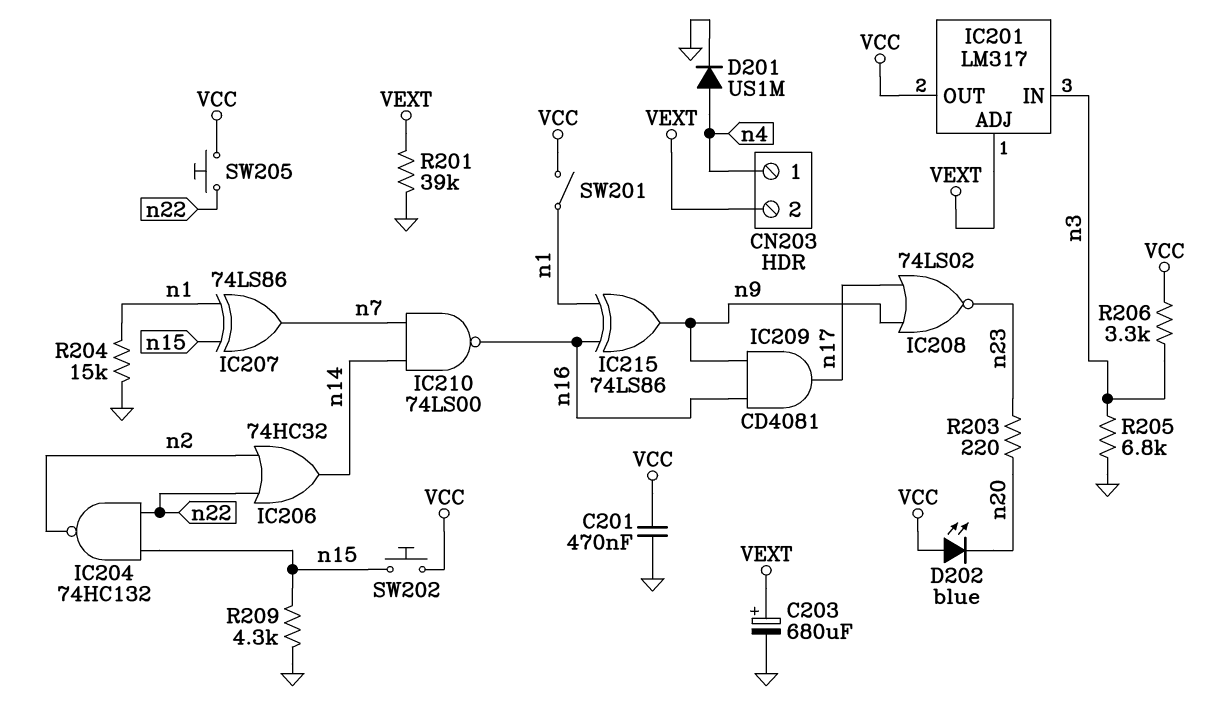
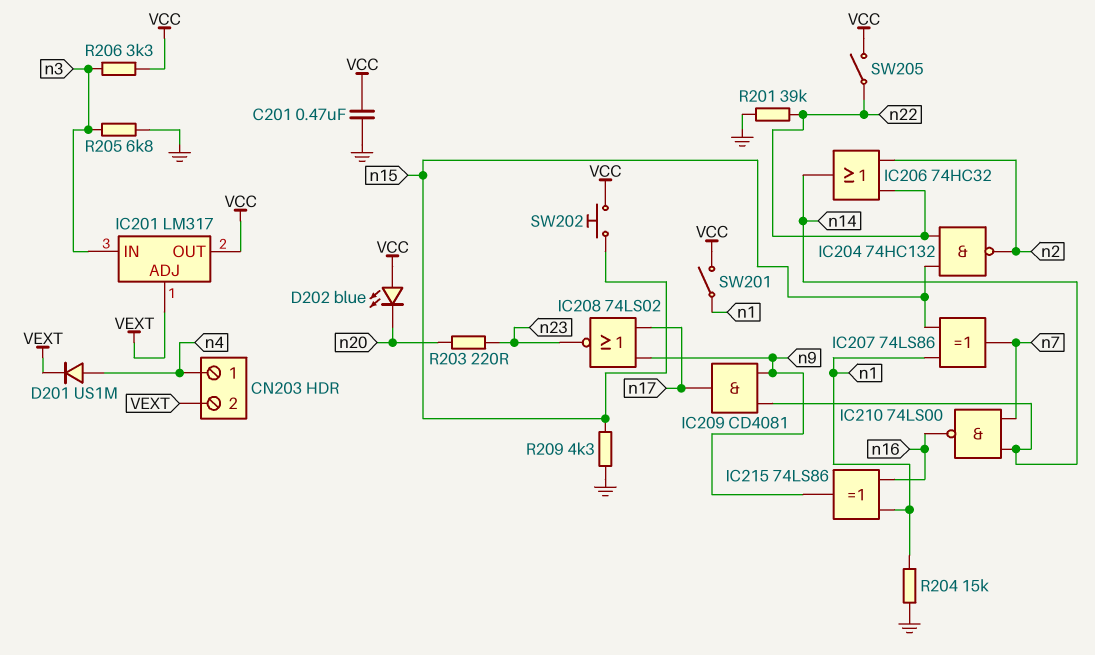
C203: 680uF (plus VEXT, minus GND) -> none
D201: diode US1M (A n4, K GND) -> diode US1M (A n4, K VEXT)
IC209: AND CD4081 (in n9, in n16, out n17) -> AND CD4081 (in n9, in n14, out n17)
R201: 39k (GND, VEXT) -> 39k (GND, n22)
SW205: button (VCC, n22) -> switch (VCC, n22)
———
Prompt:
Extract all the entries word for word; omit any pictures.

Response to this exercise:
C203: 680uF (plus VEXT, minus GND) -> none
D201: diode US1M (A n4, K GND) -> diode US1M (A n4, K VEXT)
IC209: AND CD4081 (in n9, in n16, out n17) -> AND CD4081 (in n9, in n14, out n17)
R201: 39k (GND, VEXT) -> 39k (GND, n22)
SW205: button (VCC, n22) -> switch (VCC, n22)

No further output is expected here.